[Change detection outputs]
···
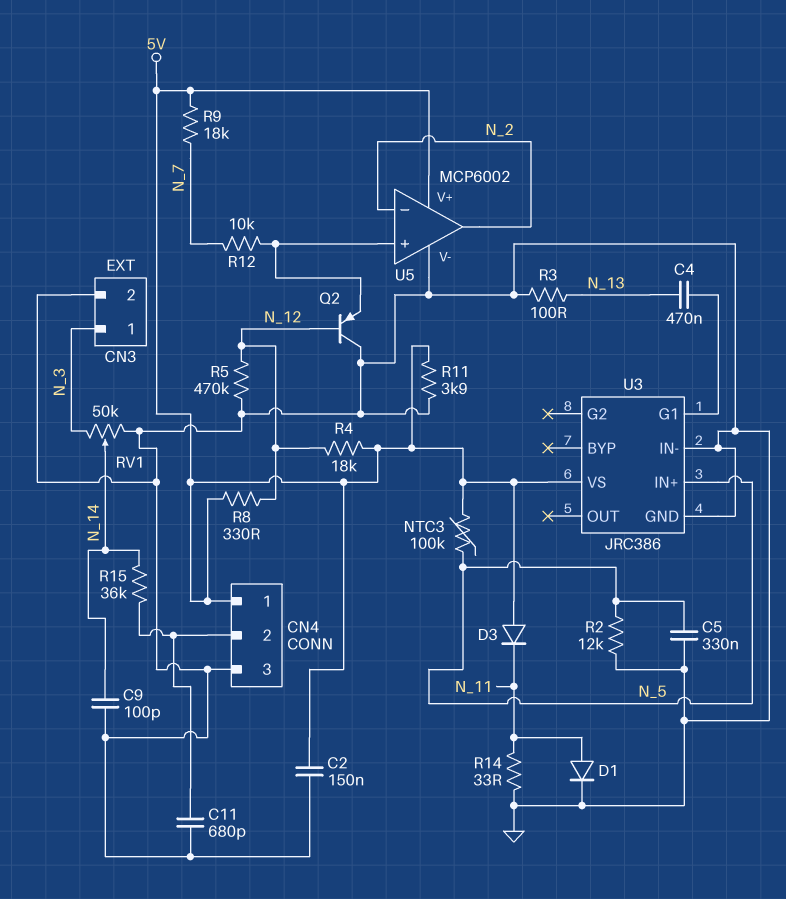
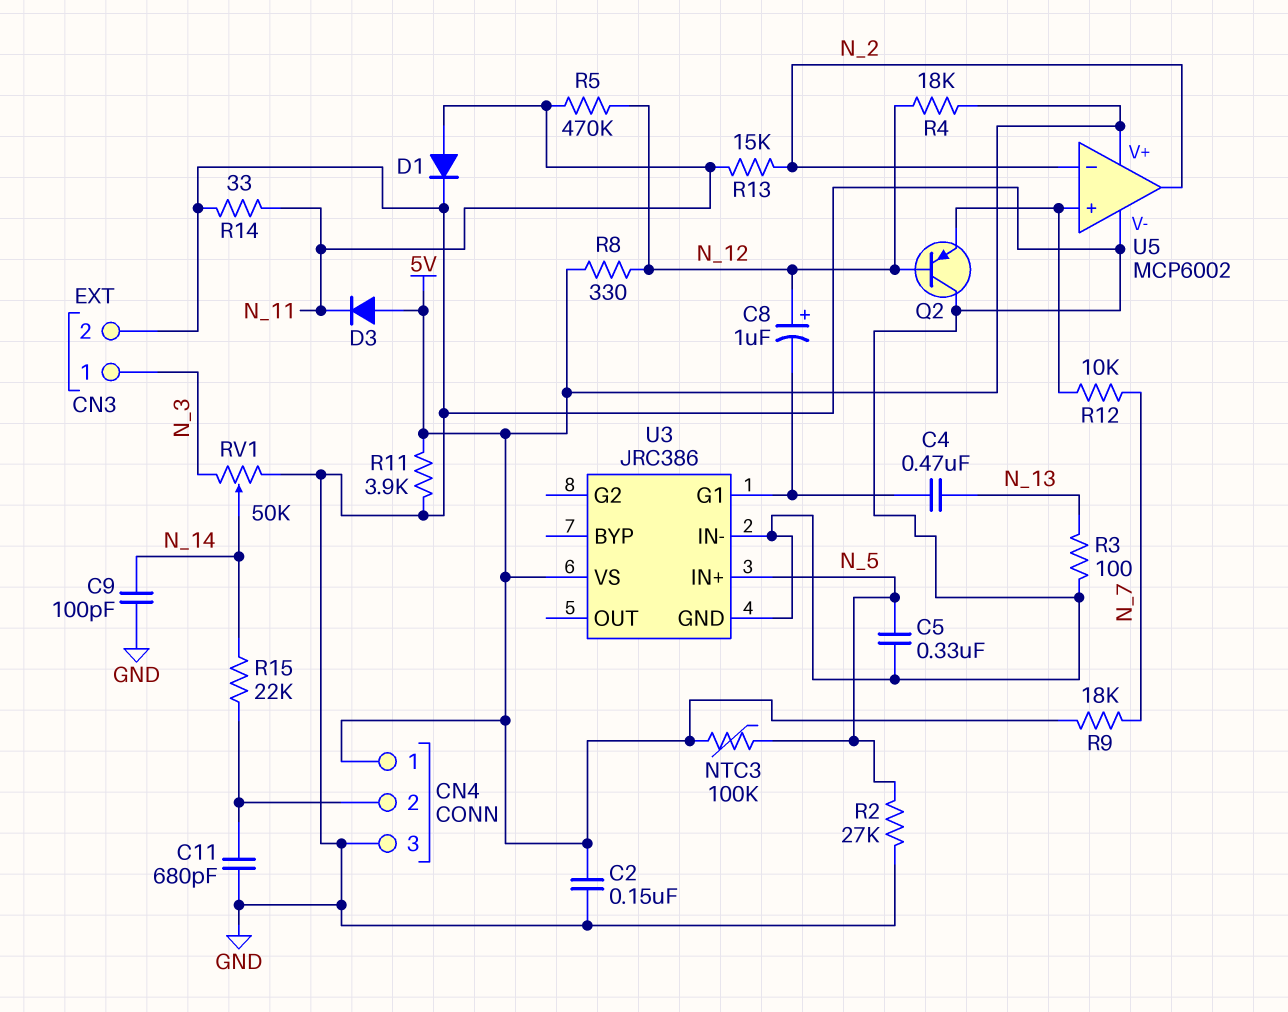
C8: none -> 1uF (plus N_12, minus U3/G1)
R2: 12k (GND, N_5) -> 27k (GND, N_5)
R5: 470k (GND, N_12) -> 470k (N_11, N_12)
R13: none -> 15k (N_2, N_11)
R15: 36k (CN4/2, N_14) -> 22k (CN4/2, N_14)

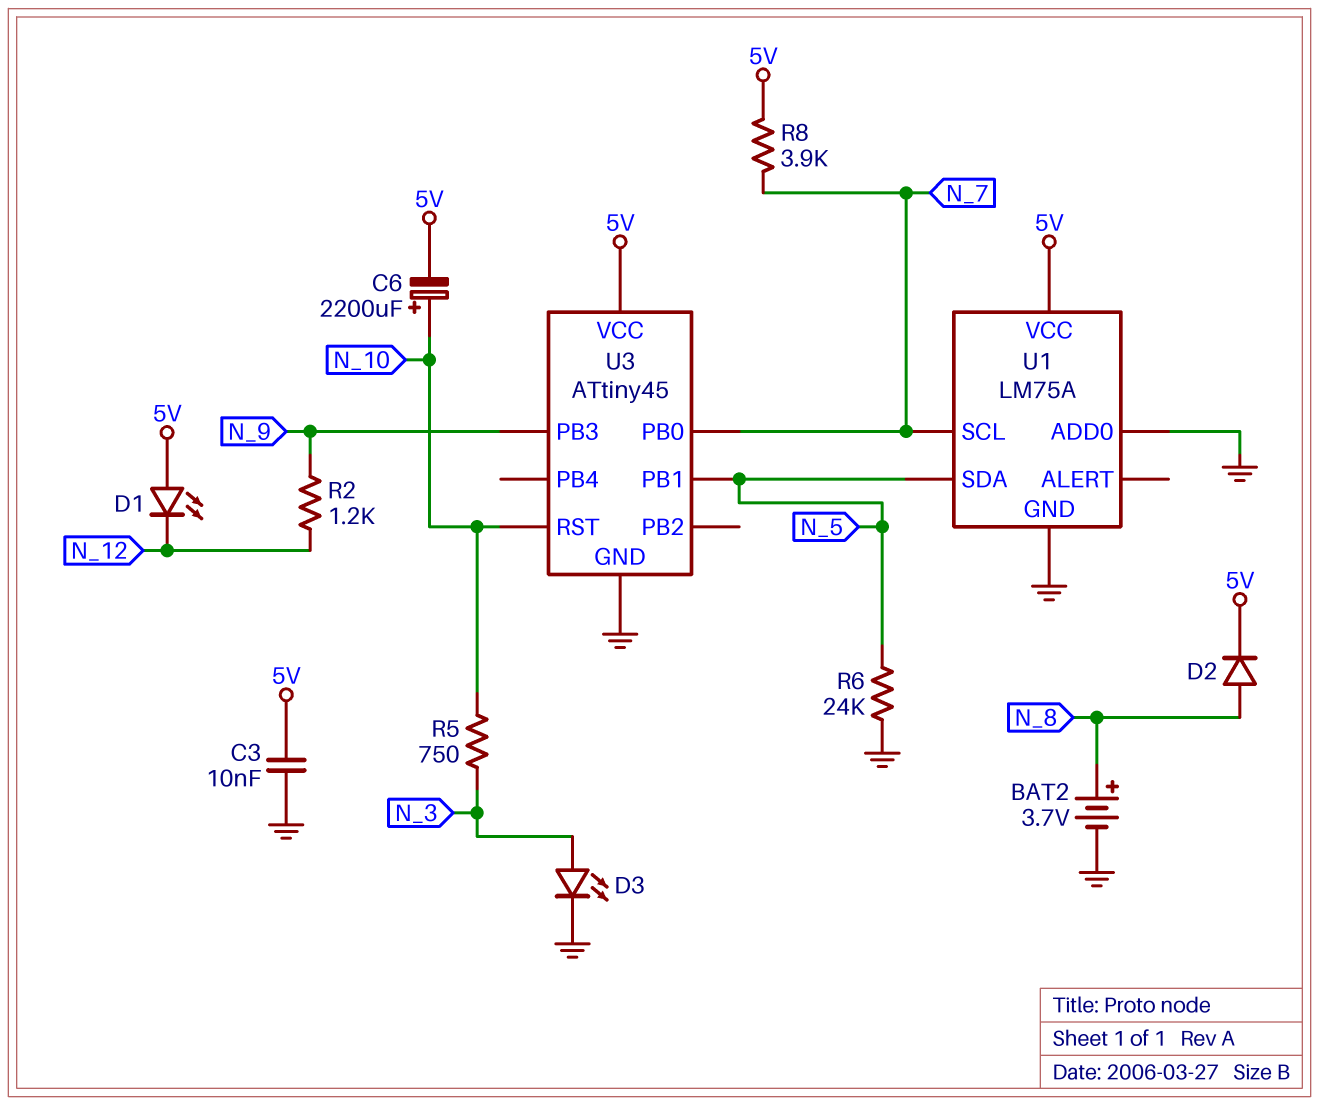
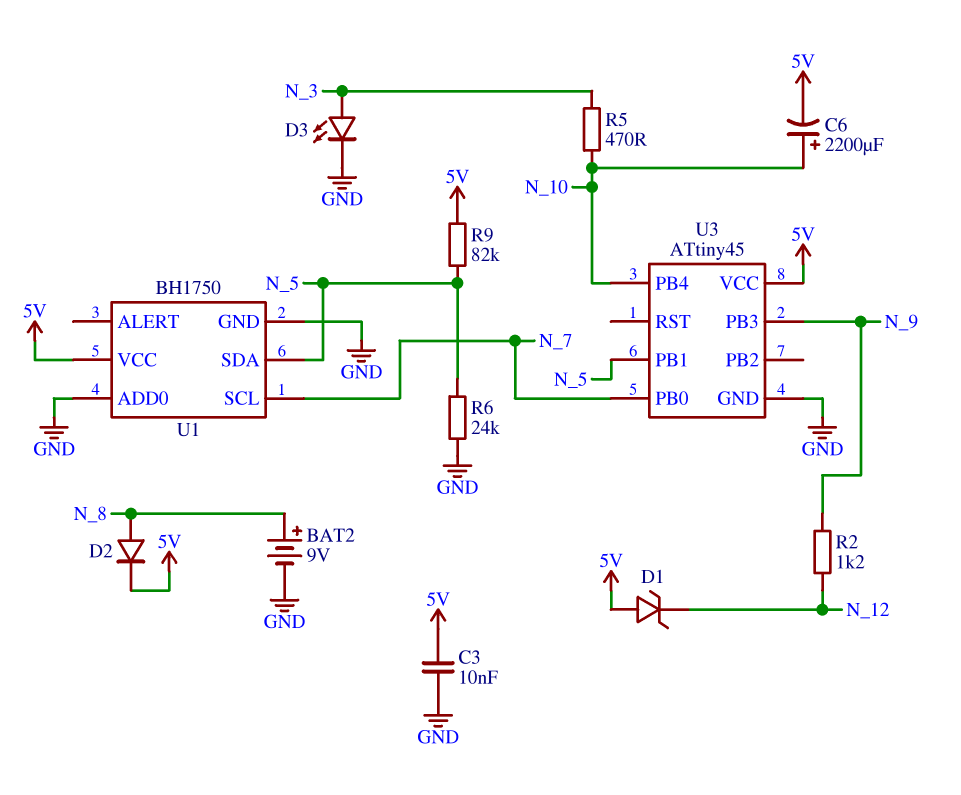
BAT2: 3.7V (plus N_8, minus GND) -> 9V (plus N_8, minus GND)
D1: LED (A 5V, K N_12) -> zener (A 5V, K N_12)
R5: 750 (N_3, N_10) -> 470 (N_3, N_10)
R8: 3.9k (5V, N_7) -> none
R9: none -> 82k (5V, N_5)
U1: LM75A -> BH1750
U3 pin PB4: none -> N_10
U3 pin RST: N_10 -> none

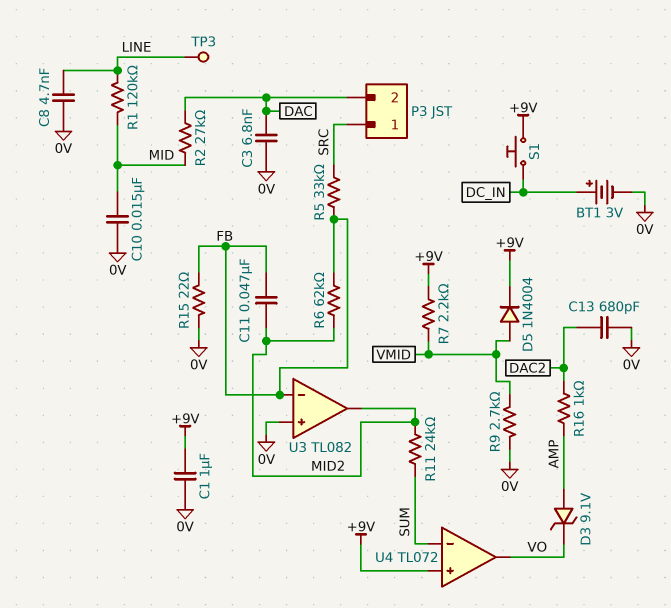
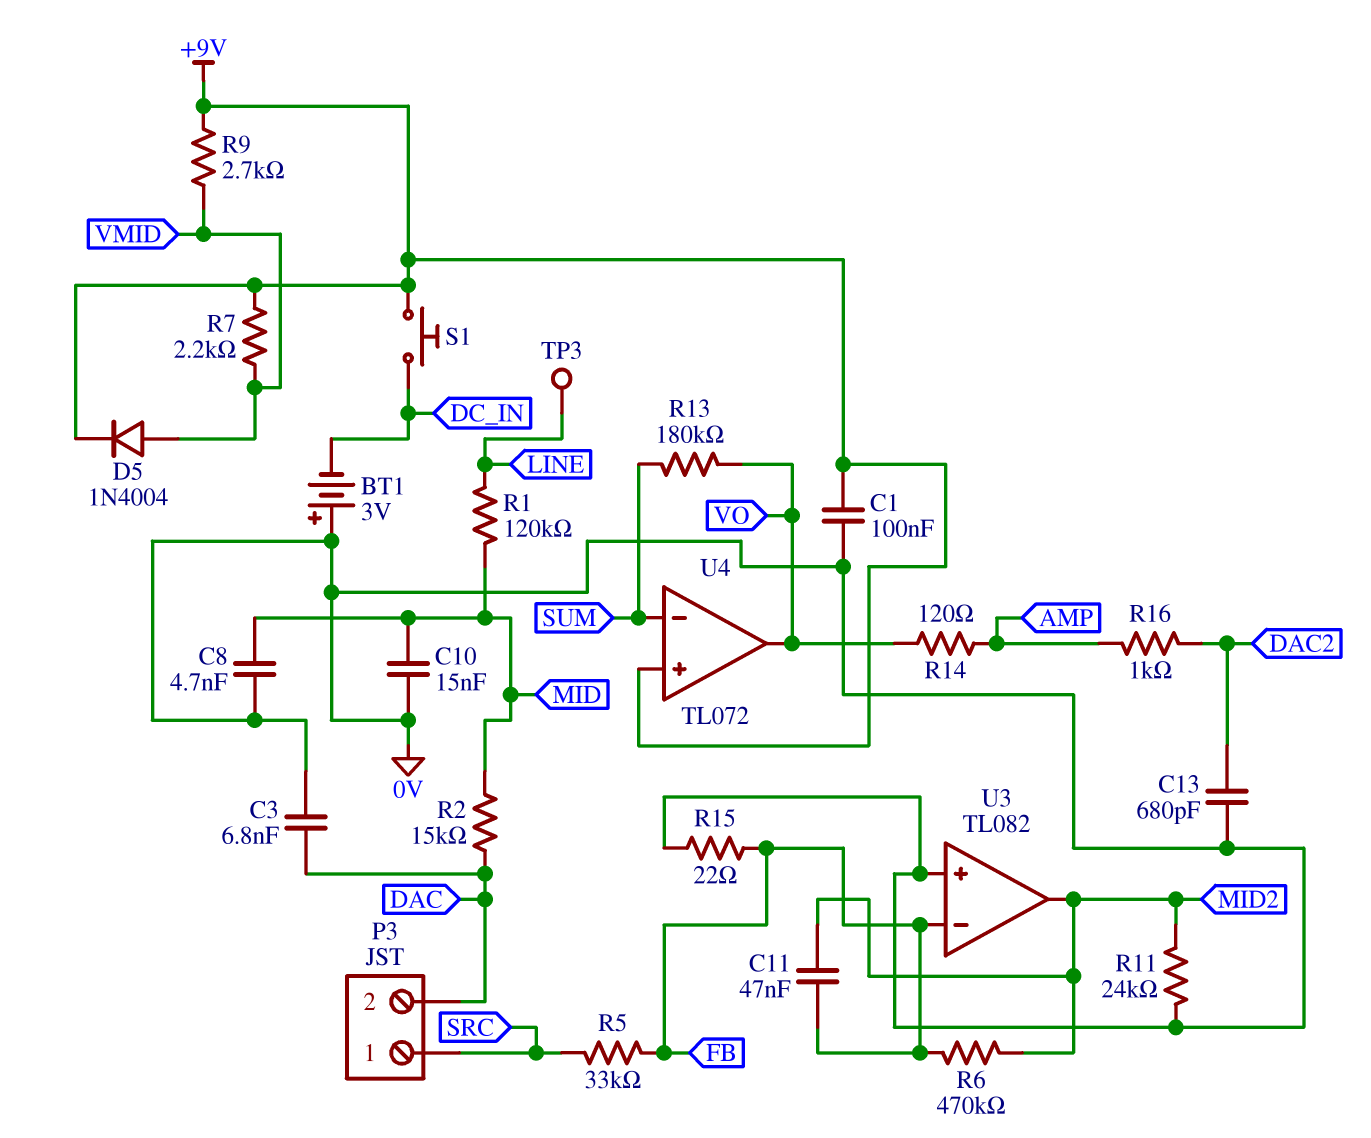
BT1: 3V (plus DC_IN, minus 0V) -> 3V (plus 0V, minus DC_IN)
C1: 1uF (+9V, 0V) -> 100nF (+9V, 0V)
C8: 4.7nF (0V, LINE) -> 4.7nF (0V, MID)
D3: zener 9.1V (A AMP, K VO) -> none
R2: 27k (DAC, MID) -> 15k (DAC, MID)
R6: 62k (FB, MID2) -> 470k (FB, MID2)
R9: 2.7k (0V, VMID) -> 2.7k (+9V, VMID)
R11: 24k (MID2, SUM) -> 24k (0V, MID2)
R13: none -> 180k (SUM, VO)
R14: none -> 120 (AMP, VO)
···
§ **Aim of the task**
Please reproduce the data above word for word, skipping all images.

§ **Solved exercise**
C8: none -> 1uF (plus N_12, minus U3/G1)
R2: 12k (GND, N_5) -> 27k (GND, N_5)
R5: 470k (GND, N_12) -> 470k (N_11, N_12)
R13: none -> 15k (N_2, N_11)
R15: 36k (CN4/2, N_14) -> 22k (CN4/2, N_14)

BAT2: 3.7V (plus N_8, minus GND) -> 9V (plus N_8, minus GND)
D1: LED (A 5V, K N_12) -> zener (A 5V, K N_12)
R5: 750 (N_3, N_10) -> 470 (N_3, N_10)
R8: 3.9k (5V, N_7) -> none
R9: none -> 82k (5V, N_5)
U1: LM75A -> BH1750
U3 pin PB4: none -> N_10
U3 pin RST: N_10 -> none

BT1: 3V (plus DC_IN, minus 0V) -> 3V (plus 0V, minus DC_IN)
C1: 1uF (+9V, 0V) -> 100nF (+9V, 0V)
C8: 4.7nF (0V, LINE) -> 4.7nF (0V, MID)
D3: zener 9.1V (A AMP, K VO) -> none
R2: 27k (DAC, MID) -> 15k (DAC, MID)
R6: 62k (FB, MID2) -> 470k (FB, MID2)
R9: 2.7k (0V, VMID) -> 2.7k (+9V, VMID)
R11: 24k (MID2, SUM) -> 24k (0V, MID2)
R13: none -> 180k (SUM, VO)
R14: none -> 120 (AMP, VO)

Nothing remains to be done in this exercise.